List each line of the data that holds the string "none".

> Exercise data
************
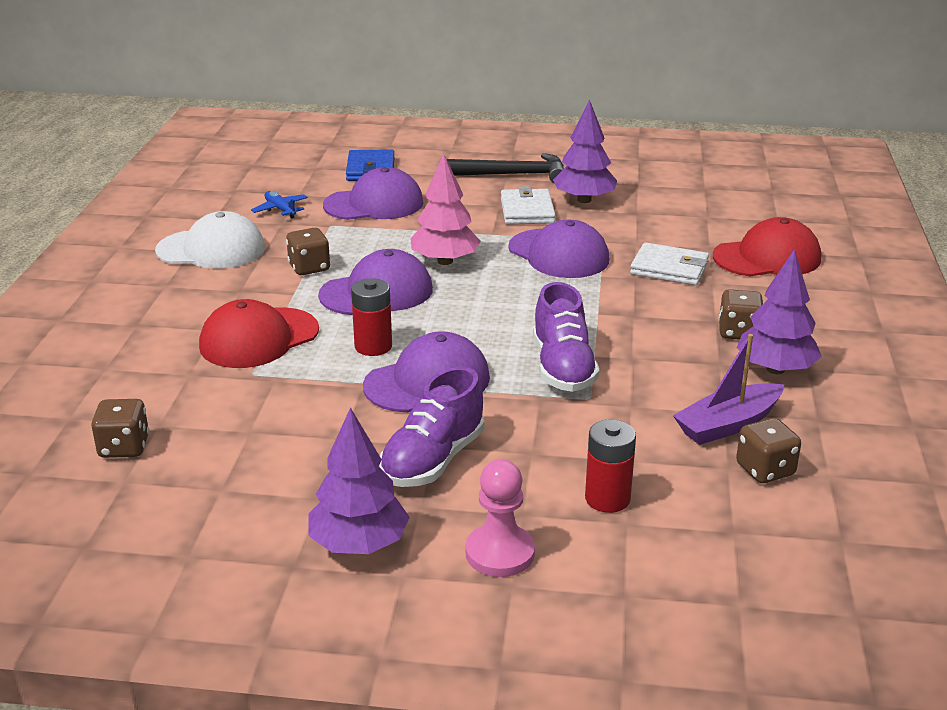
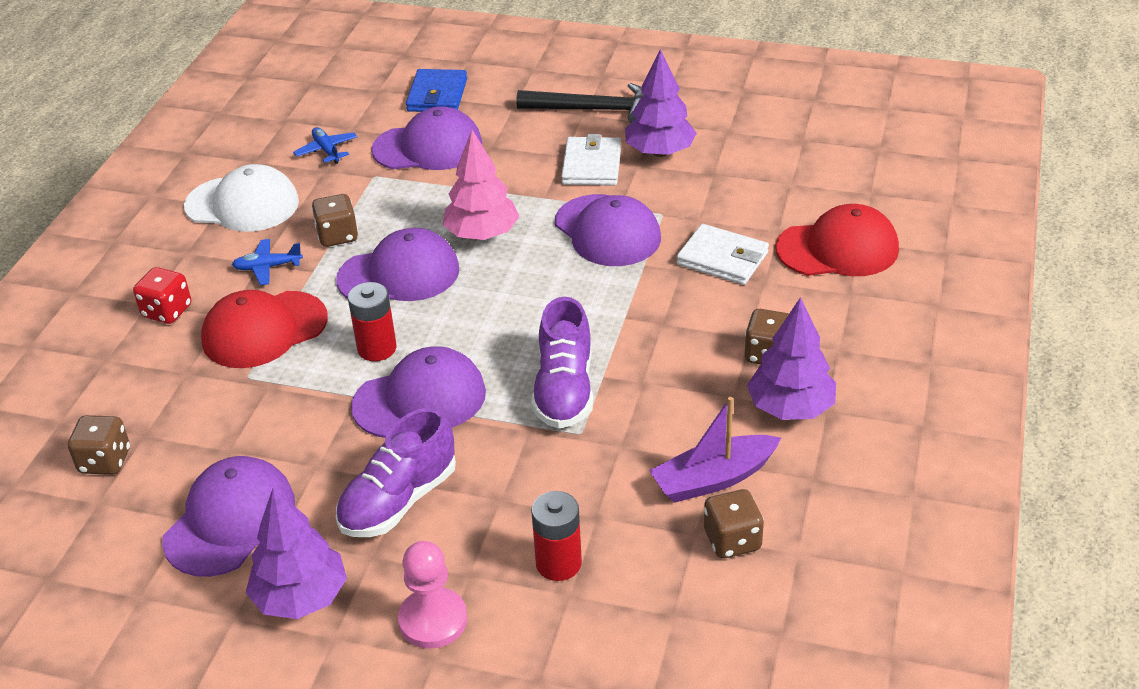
camera: 10 degrees right, 10 degrees up
(158, 329) = (167, 311): none -> red dice
(249, 293) = (267, 267): none -> blue plane
(267, 487) = (230, 520): none -> purple cap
************
> Solved problem
(158, 329) = (167, 311): none -> red dice
(249, 293) = (267, 267): none -> blue plane
(267, 487) = (230, 520): none -> purple cap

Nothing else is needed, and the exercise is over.